(Object transformation records)
##########

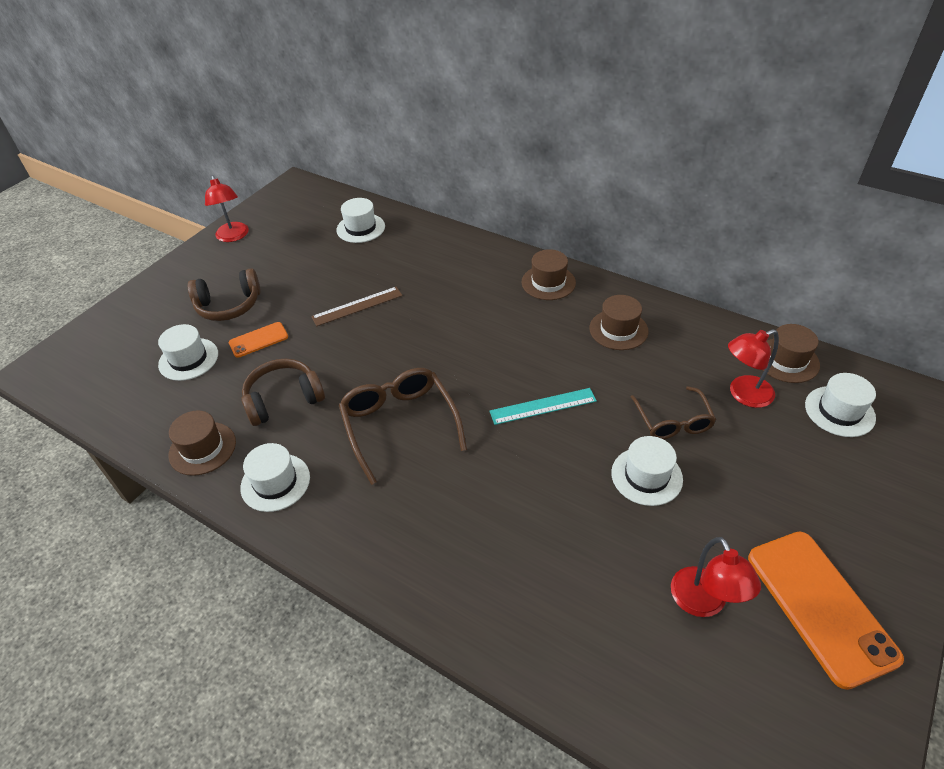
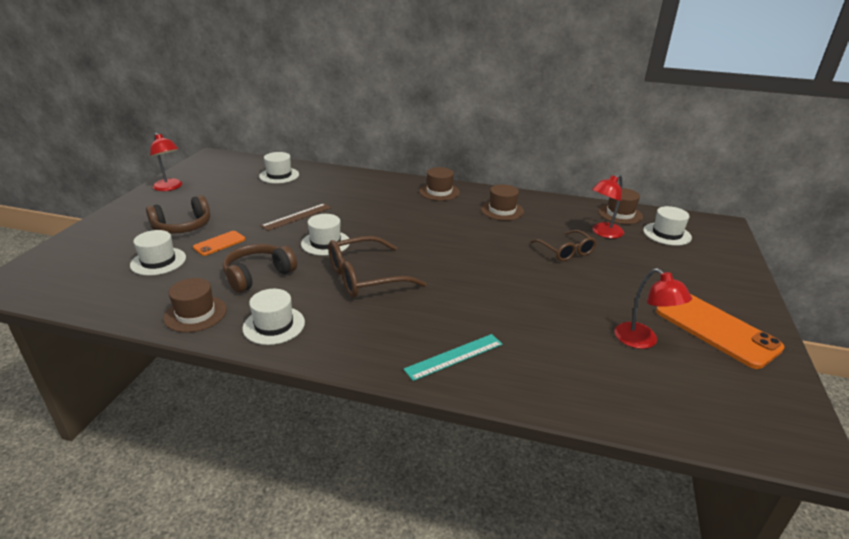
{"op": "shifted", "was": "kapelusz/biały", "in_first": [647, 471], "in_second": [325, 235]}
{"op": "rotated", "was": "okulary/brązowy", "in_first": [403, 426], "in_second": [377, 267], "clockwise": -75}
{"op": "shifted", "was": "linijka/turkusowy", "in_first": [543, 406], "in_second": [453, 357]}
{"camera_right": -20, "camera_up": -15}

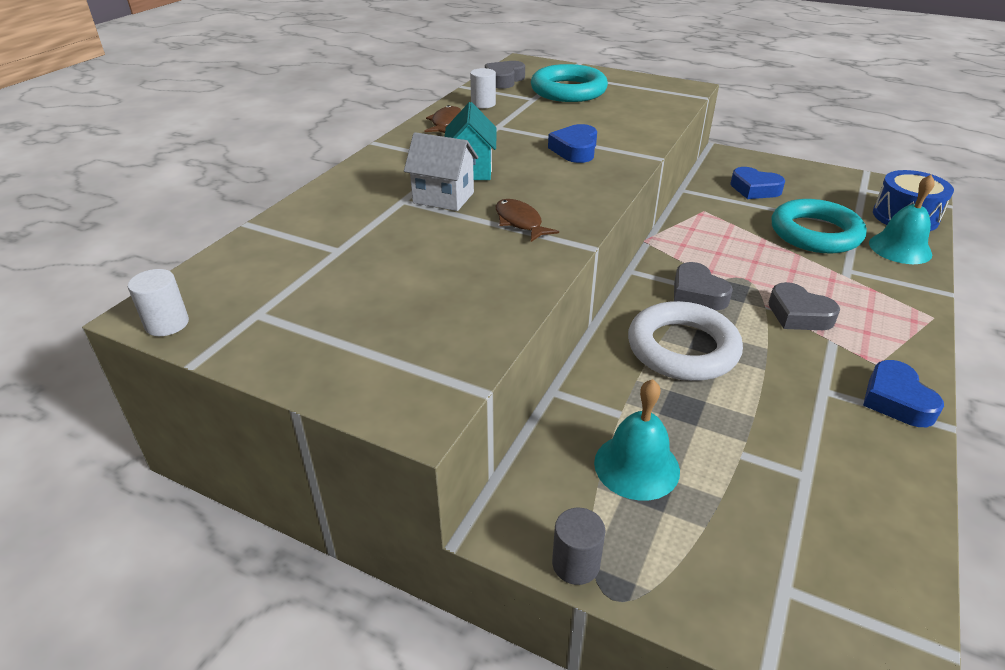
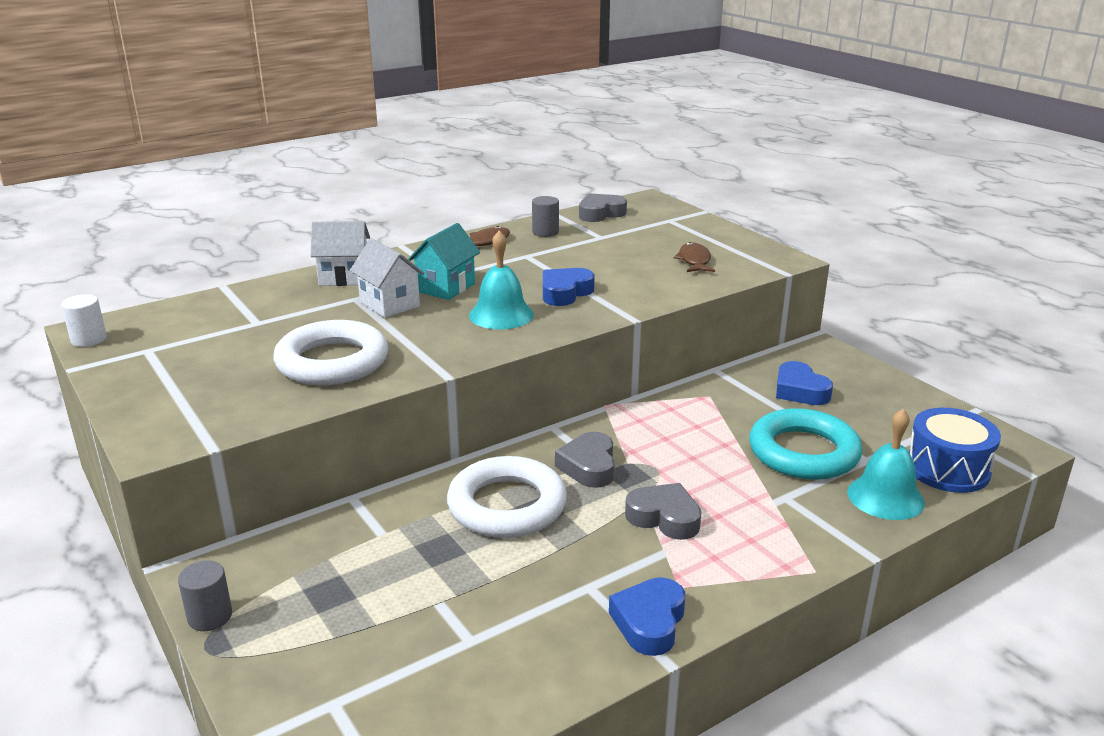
{"op": "new", "now": "pierścień/biały", "in_second": [330, 352]}
{"op": "new", "now": "domek/biały", "in_second": [340, 253]}
{"op": "shifted", "was": "dzwonek/turkusowy", "in_first": [637, 440], "in_second": [501, 280]}
{"op": "repainted", "was": "walec/biały", "now": "walec/szary", "in_first": [483, 88], "in_second": [545, 216]}
{"op": "rotated", "was": "serce/szary", "in_first": [804, 306], "in_second": [663, 511], "clockwise": 135}
{"op": "shifted", "was": "ryba/brązowy", "in_first": [527, 220], "in_second": [694, 257]}
{"op": "gone", "was": "pierścień/turkusowy", "in_first": [569, 83]}
{"camera_right": 30, "camera_up": -10}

##########

WHAT THE TASK REQUIRES –
Copy each line of the records precisely and drop any images they hold.

RESPONSE BOX –
{"op": "shifted", "was": "kapelusz/biały", "in_first": [647, 471], "in_second": [325, 235]}
{"op": "rotated", "was": "okulary/brązowy", "in_first": [403, 426], "in_second": [377, 267], "clockwise": -75}
{"op": "shifted", "was": "linijka/turkusowy", "in_first": [543, 406], "in_second": [453, 357]}
{"camera_right": -20, "camera_up": -15}

{"op": "new", "now": "pierścień/biały", "in_second": [330, 352]}
{"op": "new", "now": "domek/biały", "in_second": [340, 253]}
{"op": "shifted", "was": "dzwonek/turkusowy", "in_first": [637, 440], "in_second": [501, 280]}
{"op": "repainted", "was": "walec/biały", "now": "walec/szary", "in_first": [483, 88], "in_second": [545, 216]}
{"op": "rotated", "was": "serce/szary", "in_first": [804, 306], "in_second": [663, 511], "clockwise": 135}
{"op": "shifted", "was": "ryba/brązowy", "in_first": [527, 220], "in_second": [694, 257]}
{"op": "gone", "was": "pierścień/turkusowy", "in_first": [569, 83]}
{"camera_right": 30, "camera_up": -10}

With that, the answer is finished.